> _Exercise objective_: Across all entries below, how many lines include "pink"? Only the number, please.

Colored object listings
____
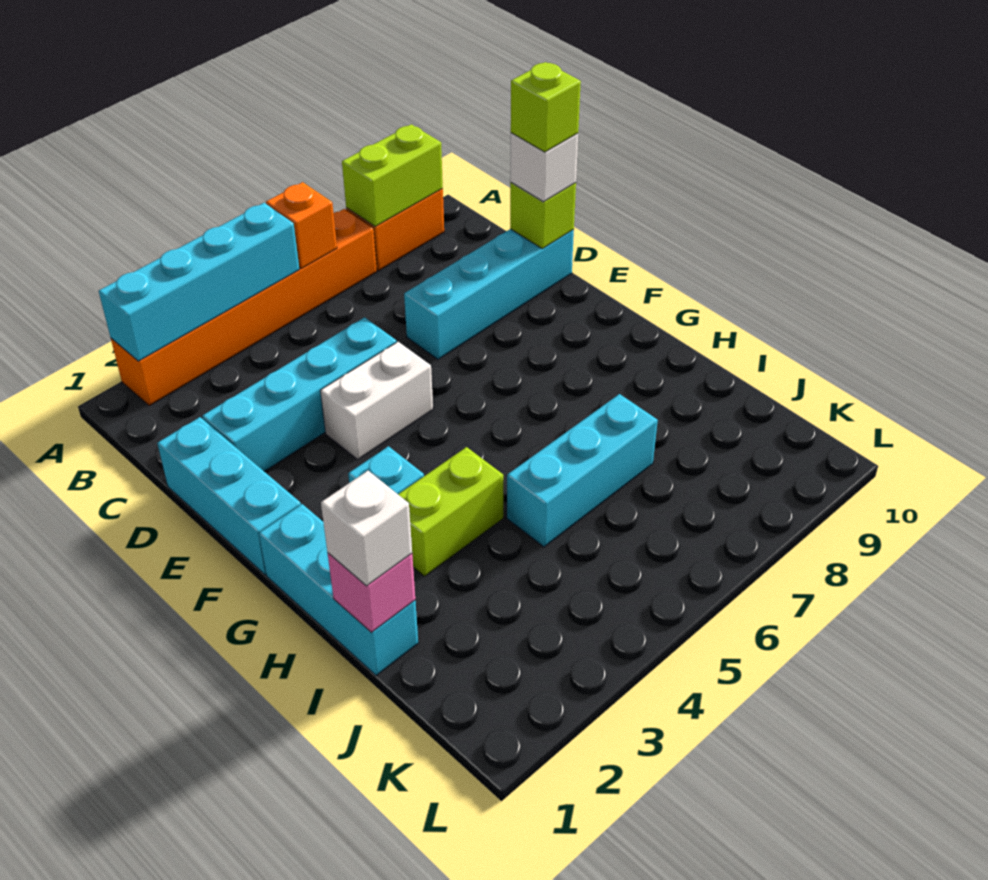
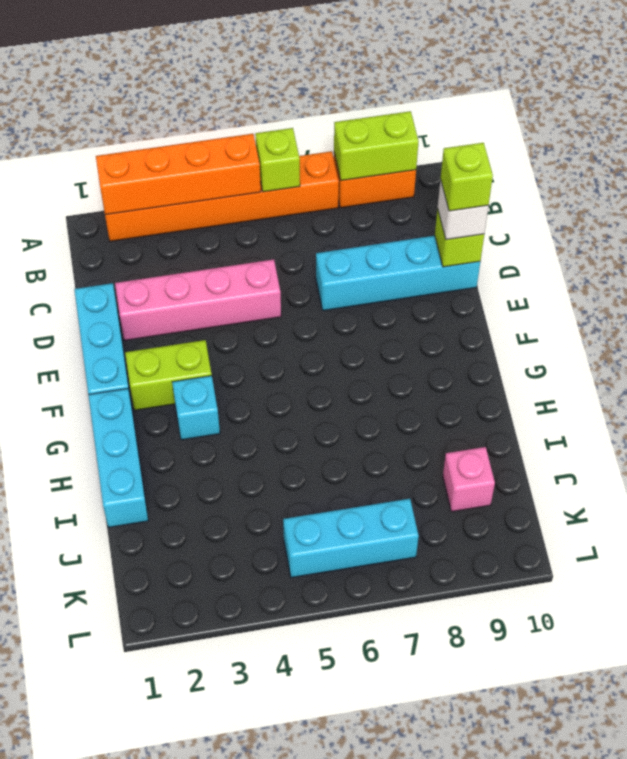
cyan brick A2:A5 level 2 -> orange brick A2:A5 level 2
orange brick A6 level 2 -> lime brick A6 level 2
cyan brick D2:D5 level 1 -> pink brick D2:D5 level 1
white brick E4:E5 level 1 -> none
lime brick H3:H4 level 1 -> lime brick F2:F3 level 1
pink brick I1 level 2 -> pink brick J9 level 1
white brick I1 level 3 -> none
cyan brick I5:I7 level 1 -> cyan brick K5:K7 level 1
____
> _Answer space_: 2